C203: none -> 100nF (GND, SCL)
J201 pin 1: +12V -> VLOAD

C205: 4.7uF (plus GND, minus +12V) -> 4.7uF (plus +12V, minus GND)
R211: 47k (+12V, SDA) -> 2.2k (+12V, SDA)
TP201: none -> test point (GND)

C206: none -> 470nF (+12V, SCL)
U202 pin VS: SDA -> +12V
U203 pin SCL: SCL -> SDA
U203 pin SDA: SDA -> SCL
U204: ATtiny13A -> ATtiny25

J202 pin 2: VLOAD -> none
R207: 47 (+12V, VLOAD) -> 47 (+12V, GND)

**Work order**. Which lines of the entries above contain the word "none"? Copy each of them.

**Final answer**.
C203: none -> 100nF (GND, SCL)
TP201: none -> test point (GND)
C206: none -> 470nF (+12V, SCL)
J202 pin 2: VLOAD -> none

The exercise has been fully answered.